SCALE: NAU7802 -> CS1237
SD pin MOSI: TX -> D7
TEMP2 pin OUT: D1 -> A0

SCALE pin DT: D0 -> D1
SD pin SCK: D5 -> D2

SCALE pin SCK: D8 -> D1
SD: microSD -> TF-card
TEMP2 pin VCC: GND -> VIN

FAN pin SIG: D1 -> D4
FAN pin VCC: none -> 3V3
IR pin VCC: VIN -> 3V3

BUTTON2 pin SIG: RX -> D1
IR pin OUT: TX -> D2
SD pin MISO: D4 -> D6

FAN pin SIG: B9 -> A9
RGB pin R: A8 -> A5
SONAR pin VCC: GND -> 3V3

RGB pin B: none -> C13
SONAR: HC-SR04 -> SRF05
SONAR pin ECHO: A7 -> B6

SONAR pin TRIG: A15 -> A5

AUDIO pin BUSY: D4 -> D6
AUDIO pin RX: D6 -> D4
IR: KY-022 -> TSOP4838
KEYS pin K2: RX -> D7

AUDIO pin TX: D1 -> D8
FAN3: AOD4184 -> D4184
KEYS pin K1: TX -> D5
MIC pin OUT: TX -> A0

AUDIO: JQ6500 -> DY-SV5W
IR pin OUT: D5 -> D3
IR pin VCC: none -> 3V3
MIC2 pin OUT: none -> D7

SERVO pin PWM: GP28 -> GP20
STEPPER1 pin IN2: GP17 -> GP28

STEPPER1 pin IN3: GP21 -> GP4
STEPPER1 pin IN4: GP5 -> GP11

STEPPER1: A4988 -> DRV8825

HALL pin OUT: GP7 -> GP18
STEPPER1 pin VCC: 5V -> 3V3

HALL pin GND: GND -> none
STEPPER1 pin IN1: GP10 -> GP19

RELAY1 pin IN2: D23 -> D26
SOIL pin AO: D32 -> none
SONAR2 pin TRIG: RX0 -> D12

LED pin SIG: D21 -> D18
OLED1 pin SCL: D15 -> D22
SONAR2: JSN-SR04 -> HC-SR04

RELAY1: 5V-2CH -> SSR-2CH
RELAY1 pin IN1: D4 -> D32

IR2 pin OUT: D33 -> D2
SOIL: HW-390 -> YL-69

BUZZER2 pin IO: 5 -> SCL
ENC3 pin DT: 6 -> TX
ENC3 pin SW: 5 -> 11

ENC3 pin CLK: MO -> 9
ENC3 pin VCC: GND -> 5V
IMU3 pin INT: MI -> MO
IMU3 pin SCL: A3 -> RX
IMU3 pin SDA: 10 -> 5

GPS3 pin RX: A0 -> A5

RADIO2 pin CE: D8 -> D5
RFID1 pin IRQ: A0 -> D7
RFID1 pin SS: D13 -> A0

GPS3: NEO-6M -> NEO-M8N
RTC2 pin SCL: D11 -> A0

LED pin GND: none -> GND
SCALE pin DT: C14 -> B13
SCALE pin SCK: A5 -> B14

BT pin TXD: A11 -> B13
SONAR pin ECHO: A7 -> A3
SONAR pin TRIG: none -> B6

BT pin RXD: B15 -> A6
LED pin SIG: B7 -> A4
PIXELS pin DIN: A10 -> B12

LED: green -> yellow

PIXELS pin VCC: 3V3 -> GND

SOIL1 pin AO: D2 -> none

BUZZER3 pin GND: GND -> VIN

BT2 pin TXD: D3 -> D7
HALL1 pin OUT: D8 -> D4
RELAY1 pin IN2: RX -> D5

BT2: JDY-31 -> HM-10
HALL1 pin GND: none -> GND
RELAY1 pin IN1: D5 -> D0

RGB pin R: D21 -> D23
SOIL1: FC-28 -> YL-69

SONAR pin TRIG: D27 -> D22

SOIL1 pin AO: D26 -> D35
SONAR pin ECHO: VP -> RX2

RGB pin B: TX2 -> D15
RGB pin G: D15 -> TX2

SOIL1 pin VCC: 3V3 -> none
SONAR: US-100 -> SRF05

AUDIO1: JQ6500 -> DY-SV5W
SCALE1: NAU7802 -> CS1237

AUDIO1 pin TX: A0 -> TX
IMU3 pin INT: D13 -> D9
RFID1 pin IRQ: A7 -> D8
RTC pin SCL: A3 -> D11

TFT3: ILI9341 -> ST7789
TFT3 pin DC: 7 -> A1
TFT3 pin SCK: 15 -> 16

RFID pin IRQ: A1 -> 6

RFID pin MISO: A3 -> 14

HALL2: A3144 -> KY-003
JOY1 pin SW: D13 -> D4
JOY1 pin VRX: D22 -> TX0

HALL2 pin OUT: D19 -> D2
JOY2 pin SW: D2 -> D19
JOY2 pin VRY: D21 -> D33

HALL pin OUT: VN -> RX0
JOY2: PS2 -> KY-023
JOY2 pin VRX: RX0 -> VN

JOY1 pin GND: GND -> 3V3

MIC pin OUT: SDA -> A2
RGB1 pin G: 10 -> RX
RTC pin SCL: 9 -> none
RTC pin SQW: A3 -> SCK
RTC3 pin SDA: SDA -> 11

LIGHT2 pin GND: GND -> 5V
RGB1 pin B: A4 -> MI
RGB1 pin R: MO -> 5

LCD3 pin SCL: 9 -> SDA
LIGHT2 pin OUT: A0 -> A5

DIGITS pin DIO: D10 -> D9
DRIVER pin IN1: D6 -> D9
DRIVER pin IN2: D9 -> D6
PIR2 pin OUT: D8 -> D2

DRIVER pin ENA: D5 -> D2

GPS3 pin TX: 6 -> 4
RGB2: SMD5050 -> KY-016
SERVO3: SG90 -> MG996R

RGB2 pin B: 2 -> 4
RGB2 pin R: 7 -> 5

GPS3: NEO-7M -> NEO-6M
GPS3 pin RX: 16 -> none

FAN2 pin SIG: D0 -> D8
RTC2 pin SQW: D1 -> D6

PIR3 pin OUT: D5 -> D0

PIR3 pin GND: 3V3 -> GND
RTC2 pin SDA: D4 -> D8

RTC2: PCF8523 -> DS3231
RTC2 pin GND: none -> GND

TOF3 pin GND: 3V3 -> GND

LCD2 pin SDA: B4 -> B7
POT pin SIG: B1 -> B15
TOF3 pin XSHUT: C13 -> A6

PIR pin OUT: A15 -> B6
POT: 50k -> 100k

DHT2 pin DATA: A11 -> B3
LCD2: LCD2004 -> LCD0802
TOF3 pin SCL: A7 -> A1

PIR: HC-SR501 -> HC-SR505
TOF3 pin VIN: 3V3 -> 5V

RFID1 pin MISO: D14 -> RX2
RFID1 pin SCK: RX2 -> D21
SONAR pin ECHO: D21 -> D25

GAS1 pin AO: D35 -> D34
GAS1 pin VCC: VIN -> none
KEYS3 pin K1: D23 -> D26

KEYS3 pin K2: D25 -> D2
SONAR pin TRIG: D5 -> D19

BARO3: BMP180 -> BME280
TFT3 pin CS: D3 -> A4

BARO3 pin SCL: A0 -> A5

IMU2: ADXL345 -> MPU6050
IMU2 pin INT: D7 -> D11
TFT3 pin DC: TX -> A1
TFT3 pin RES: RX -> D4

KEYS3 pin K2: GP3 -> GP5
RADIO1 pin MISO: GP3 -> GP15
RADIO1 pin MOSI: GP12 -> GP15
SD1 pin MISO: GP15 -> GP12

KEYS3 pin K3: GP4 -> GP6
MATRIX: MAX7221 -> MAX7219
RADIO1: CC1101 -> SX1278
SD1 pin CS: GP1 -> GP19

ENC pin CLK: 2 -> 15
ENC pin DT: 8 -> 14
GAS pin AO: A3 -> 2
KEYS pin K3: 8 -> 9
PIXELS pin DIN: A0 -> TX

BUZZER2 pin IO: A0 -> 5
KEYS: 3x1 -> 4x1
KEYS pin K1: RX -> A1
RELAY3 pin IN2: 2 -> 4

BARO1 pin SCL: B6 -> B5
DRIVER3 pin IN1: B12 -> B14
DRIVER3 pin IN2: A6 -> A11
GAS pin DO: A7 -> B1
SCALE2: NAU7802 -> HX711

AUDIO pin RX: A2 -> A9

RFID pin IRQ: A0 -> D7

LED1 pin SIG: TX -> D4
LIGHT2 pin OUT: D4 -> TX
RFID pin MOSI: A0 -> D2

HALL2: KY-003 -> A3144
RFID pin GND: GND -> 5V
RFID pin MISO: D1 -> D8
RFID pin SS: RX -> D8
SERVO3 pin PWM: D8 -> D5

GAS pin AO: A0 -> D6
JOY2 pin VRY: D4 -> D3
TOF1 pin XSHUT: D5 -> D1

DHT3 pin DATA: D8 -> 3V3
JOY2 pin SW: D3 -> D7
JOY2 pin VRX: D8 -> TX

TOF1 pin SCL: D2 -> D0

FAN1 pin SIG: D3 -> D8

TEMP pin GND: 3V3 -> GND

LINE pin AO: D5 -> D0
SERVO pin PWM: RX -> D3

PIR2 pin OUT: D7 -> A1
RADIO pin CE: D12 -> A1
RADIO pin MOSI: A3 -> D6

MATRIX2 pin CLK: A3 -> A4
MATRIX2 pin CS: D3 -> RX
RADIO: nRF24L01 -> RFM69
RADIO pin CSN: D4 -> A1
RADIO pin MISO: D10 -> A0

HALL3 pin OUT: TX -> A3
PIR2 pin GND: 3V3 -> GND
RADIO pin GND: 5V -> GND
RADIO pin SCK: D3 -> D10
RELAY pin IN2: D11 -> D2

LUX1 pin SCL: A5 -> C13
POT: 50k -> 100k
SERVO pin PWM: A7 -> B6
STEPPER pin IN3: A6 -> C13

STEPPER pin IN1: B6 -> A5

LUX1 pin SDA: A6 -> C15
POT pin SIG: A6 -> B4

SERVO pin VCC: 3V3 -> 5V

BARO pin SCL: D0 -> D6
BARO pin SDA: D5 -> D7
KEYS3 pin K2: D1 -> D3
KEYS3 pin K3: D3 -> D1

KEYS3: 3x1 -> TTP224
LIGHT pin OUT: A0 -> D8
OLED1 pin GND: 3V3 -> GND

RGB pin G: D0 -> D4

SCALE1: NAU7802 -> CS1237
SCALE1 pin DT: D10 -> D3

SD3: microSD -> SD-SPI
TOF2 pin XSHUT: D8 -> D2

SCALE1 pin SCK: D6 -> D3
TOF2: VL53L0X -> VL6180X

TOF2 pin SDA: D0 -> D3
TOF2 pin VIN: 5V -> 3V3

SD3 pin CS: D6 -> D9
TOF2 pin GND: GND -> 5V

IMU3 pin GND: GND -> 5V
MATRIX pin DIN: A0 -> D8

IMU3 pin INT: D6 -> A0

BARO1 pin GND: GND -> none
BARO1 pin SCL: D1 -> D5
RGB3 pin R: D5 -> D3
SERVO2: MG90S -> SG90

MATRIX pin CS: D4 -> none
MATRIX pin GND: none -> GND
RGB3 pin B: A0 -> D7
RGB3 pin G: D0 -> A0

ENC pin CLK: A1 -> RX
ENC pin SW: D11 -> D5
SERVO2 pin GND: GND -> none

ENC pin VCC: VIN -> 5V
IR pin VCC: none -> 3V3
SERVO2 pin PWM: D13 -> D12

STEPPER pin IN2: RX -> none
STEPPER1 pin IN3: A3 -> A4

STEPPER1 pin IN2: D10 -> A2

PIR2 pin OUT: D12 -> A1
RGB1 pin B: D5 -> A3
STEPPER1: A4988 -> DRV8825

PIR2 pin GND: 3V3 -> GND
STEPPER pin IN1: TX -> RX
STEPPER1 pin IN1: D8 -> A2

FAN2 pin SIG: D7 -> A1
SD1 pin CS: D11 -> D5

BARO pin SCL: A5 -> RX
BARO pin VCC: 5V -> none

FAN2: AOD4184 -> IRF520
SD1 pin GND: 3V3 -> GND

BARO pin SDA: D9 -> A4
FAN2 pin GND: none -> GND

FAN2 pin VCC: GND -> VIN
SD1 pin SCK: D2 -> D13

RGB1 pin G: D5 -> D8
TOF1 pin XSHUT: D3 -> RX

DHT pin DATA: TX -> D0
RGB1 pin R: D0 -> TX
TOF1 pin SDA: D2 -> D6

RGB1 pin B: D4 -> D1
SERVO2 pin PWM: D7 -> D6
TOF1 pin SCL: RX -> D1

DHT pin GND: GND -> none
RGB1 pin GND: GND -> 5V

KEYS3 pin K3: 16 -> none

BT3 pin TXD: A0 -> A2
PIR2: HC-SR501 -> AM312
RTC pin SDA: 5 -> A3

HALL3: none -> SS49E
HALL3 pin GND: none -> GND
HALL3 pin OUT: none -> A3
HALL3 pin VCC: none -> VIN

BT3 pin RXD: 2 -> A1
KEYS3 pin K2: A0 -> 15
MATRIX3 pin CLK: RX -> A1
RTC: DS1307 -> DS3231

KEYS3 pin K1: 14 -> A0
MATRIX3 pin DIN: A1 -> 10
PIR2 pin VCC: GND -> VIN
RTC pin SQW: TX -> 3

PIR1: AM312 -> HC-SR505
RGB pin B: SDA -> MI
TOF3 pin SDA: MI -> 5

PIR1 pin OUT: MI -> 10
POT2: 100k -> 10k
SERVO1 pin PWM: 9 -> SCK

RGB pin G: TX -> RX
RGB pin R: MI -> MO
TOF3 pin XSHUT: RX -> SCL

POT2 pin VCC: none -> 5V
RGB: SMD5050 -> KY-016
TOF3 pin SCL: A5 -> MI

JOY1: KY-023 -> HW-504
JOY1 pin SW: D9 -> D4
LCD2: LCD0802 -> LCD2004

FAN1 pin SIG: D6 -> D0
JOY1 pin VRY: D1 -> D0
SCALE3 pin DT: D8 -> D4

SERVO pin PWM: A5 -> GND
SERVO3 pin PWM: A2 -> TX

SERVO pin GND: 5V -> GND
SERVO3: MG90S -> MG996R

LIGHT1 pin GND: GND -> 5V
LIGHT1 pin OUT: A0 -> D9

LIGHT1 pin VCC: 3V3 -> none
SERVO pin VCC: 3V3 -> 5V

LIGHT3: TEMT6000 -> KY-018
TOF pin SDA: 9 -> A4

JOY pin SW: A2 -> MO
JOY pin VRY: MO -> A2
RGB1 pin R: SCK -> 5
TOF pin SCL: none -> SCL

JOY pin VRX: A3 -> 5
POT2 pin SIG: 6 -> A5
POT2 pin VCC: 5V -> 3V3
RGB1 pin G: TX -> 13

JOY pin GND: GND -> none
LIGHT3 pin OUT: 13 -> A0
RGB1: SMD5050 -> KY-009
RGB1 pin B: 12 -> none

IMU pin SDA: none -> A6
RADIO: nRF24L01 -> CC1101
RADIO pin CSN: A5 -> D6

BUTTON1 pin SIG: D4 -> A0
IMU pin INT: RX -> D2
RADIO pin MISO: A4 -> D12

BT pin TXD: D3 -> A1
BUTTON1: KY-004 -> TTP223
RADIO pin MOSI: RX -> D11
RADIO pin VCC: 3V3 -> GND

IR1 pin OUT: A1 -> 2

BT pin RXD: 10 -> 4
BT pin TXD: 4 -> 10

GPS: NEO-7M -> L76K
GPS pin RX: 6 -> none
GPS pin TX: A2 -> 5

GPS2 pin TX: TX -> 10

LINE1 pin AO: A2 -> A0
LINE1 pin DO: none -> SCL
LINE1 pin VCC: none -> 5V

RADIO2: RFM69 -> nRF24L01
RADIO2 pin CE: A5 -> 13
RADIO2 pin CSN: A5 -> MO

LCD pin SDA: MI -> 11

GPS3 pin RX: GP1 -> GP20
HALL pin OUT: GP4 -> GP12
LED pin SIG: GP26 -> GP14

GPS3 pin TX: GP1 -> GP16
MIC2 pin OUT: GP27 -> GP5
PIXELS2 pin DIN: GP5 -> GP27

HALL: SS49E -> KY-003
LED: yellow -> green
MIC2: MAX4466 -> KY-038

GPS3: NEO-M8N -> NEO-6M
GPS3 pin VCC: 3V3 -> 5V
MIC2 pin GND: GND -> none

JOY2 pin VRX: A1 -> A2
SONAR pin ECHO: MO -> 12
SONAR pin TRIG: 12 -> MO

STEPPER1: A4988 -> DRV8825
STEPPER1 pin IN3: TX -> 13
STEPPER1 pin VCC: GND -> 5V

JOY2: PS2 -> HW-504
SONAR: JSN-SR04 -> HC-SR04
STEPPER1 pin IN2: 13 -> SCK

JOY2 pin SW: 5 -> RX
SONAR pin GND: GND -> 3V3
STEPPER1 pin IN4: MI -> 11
=====
How to complete this task
Your answer should be exactly the lines of the data above, from the first through the line containing "MIC2 pin OUT: none -> D7".

Task answer
SCALE: NAU7802 -> CS1237
SD pin MOSI: TX -> D7
TEMP2 pin OUT: D1 -> A0

SCALE pin DT: D0 -> D1
SD pin SCK: D5 -> D2

SCALE pin SCK: D8 -> D1
SD: microSD -> TF-card
TEMP2 pin VCC: GND -> VIN

FAN pin SIG: D1 -> D4
FAN pin VCC: none -> 3V3
IR pin VCC: VIN -> 3V3

BUTTON2 pin SIG: RX -> D1
IR pin OUT: TX -> D2
SD pin MISO: D4 -> D6

FAN pin SIG: B9 -> A9
RGB pin R: A8 -> A5
SONAR pin VCC: GND -> 3V3

RGB pin B: none -> C13
SONAR: HC-SR04 -> SRF05
SONAR pin ECHO: A7 -> B6

SONAR pin TRIG: A15 -> A5

AUDIO pin BUSY: D4 -> D6
AUDIO pin RX: D6 -> D4
IR: KY-022 -> TSOP4838
KEYS pin K2: RX -> D7

AUDIO pin TX: D1 -> D8
FAN3: AOD4184 -> D4184
KEYS pin K1: TX -> D5
MIC pin OUT: TX -> A0

AUDIO: JQ6500 -> DY-SV5W
IR pin OUT: D5 -> D3
IR pin VCC: none -> 3V3
MIC2 pin OUT: none -> D7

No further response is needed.